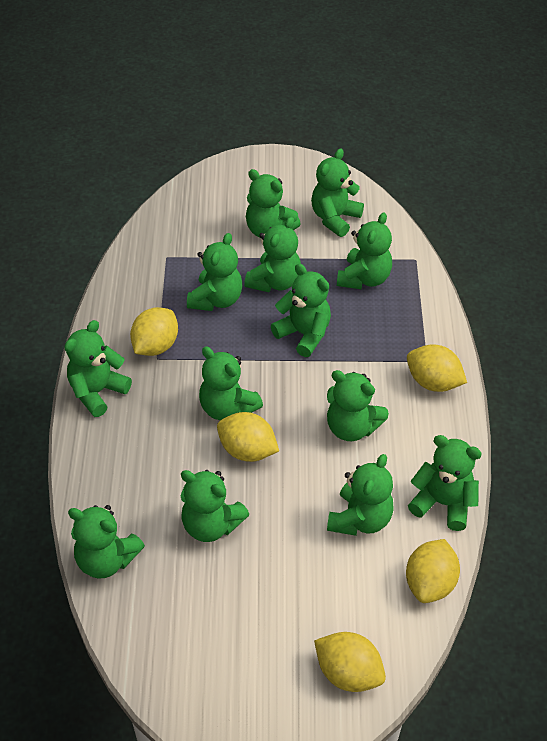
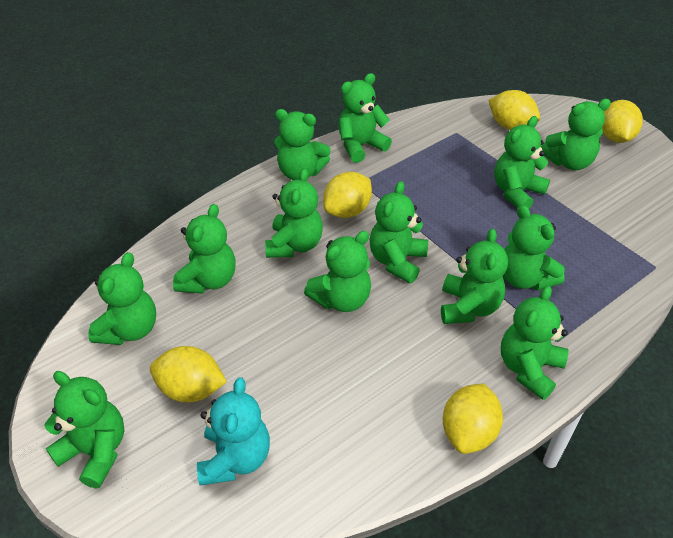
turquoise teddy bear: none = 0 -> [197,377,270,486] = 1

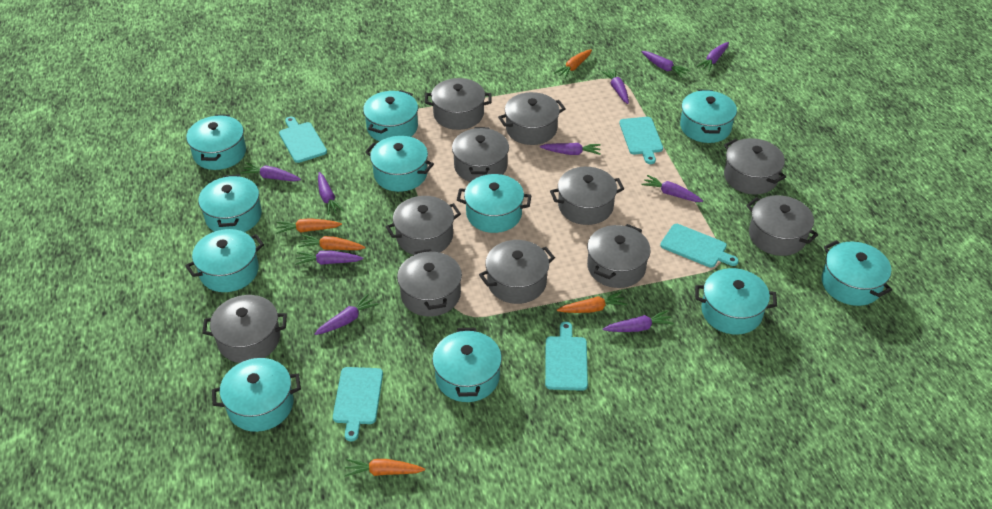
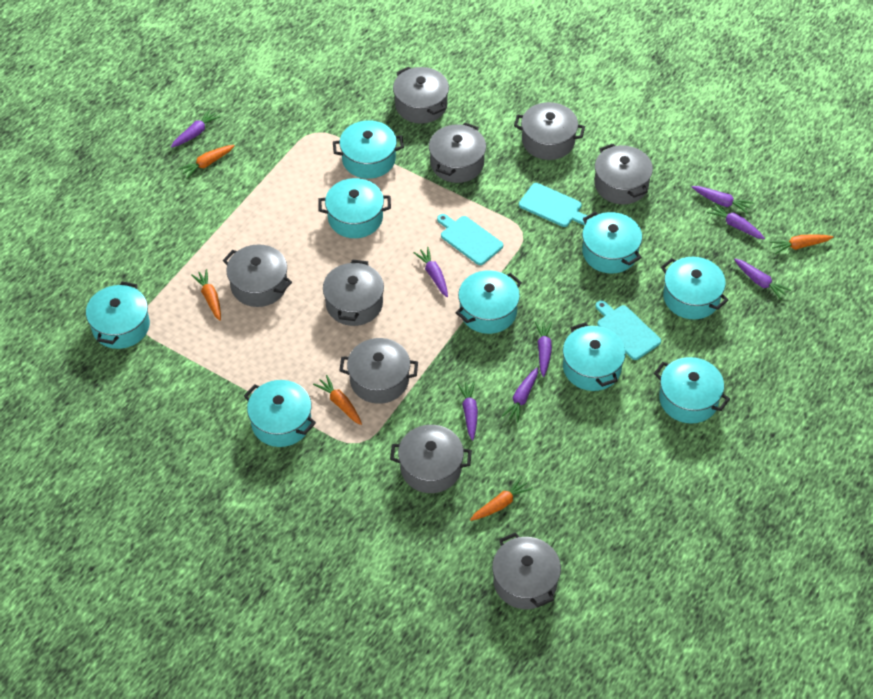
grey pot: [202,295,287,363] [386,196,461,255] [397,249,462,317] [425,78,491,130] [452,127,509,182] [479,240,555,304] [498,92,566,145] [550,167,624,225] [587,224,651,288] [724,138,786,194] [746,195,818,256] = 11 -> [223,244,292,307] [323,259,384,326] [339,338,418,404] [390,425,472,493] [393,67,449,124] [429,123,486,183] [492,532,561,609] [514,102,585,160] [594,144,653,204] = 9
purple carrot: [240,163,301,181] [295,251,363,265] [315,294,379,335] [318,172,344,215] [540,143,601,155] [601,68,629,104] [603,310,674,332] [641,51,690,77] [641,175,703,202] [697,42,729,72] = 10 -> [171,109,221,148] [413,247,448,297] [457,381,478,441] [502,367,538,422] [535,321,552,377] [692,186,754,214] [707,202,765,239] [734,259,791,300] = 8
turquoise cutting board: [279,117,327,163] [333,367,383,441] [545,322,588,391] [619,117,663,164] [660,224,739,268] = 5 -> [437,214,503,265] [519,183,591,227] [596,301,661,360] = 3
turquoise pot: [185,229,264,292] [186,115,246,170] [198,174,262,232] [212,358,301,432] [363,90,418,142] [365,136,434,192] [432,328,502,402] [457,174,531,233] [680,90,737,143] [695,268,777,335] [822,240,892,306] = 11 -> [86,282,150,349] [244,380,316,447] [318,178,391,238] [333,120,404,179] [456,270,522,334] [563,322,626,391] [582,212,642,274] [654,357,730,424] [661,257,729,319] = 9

**********

**TASK BRIEF**.
Only the lines from the one containing "turquoise cutting board: [279,117,327,163]" through the end of the records above belong in the answer, each exactly as written.

**EXPECTED OUTPUT**.
turquoise cutting board: [279,117,327,163] [333,367,383,441] [545,322,588,391] [619,117,663,164] [660,224,739,268] = 5 -> [437,214,503,265] [519,183,591,227] [596,301,661,360] = 3
turquoise pot: [185,229,264,292] [186,115,246,170] [198,174,262,232] [212,358,301,432] [363,90,418,142] [365,136,434,192] [432,328,502,402] [457,174,531,233] [680,90,737,143] [695,268,777,335] [822,240,892,306] = 11 -> [86,282,150,349] [244,380,316,447] [318,178,391,238] [333,120,404,179] [456,270,522,334] [563,322,626,391] [582,212,642,274] [654,357,730,424] [661,257,729,319] = 9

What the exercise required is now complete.